Colored geometric primitive data =
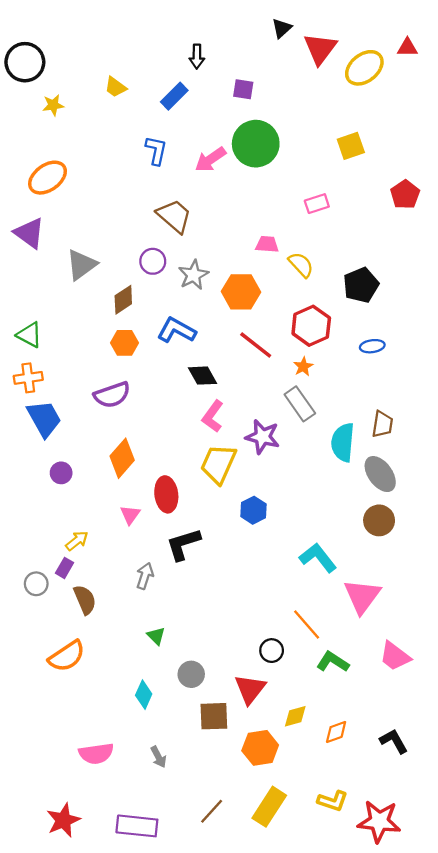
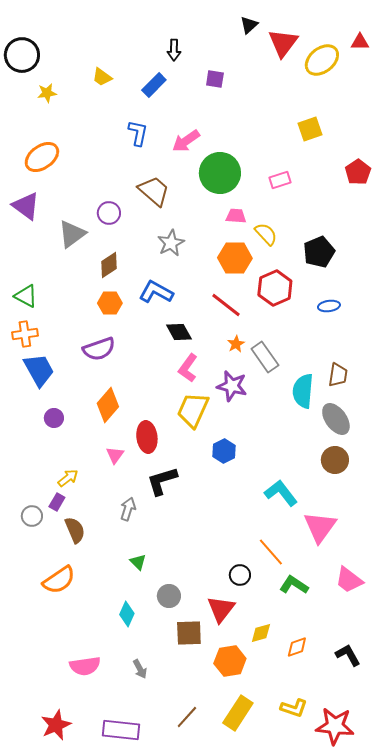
green circle: (256, 144) -> (220, 173), moved
purple circle: (153, 261) -> (109, 213), moved
orange hexagon: (241, 292) -> (235, 258), moved
orange star: (303, 367) -> (236, 344), moved

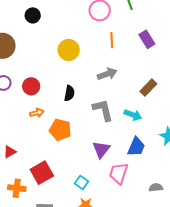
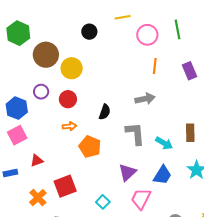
black circle: (33, 15) -> (89, 32), moved
yellow circle: (69, 50) -> (72, 68), moved
brown rectangle: (148, 88) -> (190, 133), moved, turned -54
orange cross: (17, 188) -> (38, 198), turned 30

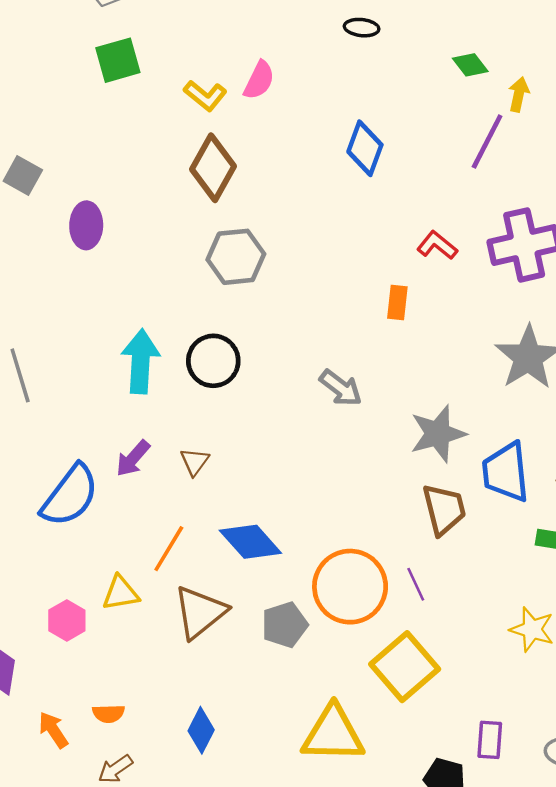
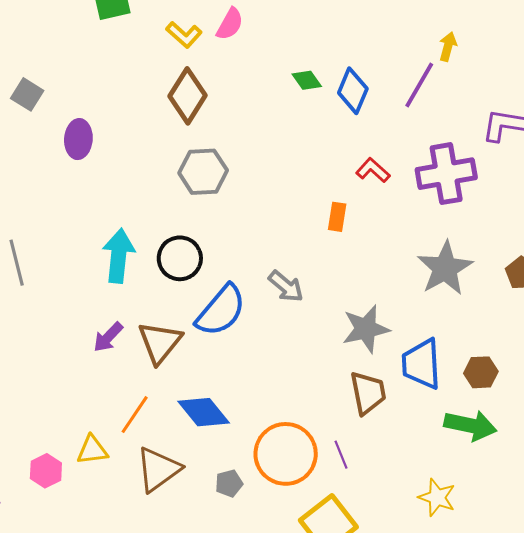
green diamond: (470, 65) -> (307, 80), moved
blue diamond: (365, 148) -> (353, 91), moved
brown triangle: (195, 462) -> (160, 342), size x1.8
blue semicircle: (70, 496) -> (221, 311), moved
gray pentagon: (285, 625) -> (229, 483), size x0.7

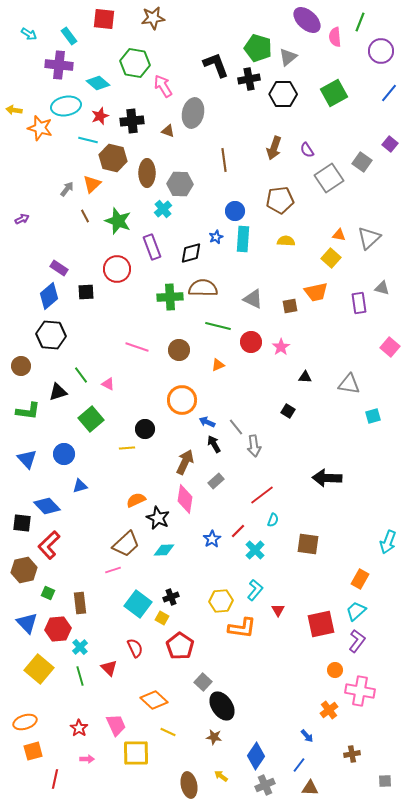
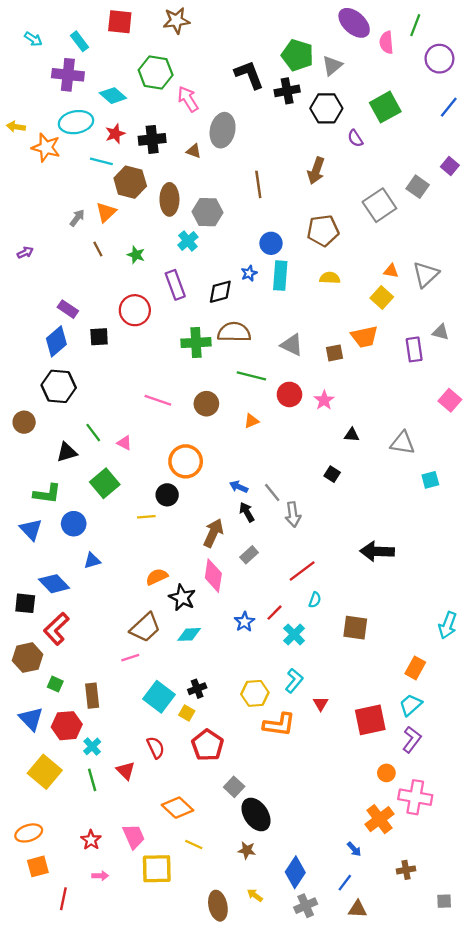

YOUR OBJECTIVE = When you copy the entries above, reproduce each line exactly and leave out any pictures.

THE COMPLETED TASK =
green circle: (256, 144) -> (220, 173), moved
purple circle: (153, 261) -> (109, 213), moved
orange hexagon: (241, 292) -> (235, 258), moved
orange star: (303, 367) -> (236, 344), moved

black circle: (33, 15) -> (89, 32), moved
yellow circle: (69, 50) -> (72, 68), moved
brown rectangle: (148, 88) -> (190, 133), moved, turned -54
orange cross: (17, 188) -> (38, 198), turned 30

green diamond: (470, 65) -> (307, 80), moved
blue diamond: (365, 148) -> (353, 91), moved
brown triangle: (195, 462) -> (160, 342), size x1.8
blue semicircle: (70, 496) -> (221, 311), moved
gray pentagon: (285, 625) -> (229, 483), size x0.7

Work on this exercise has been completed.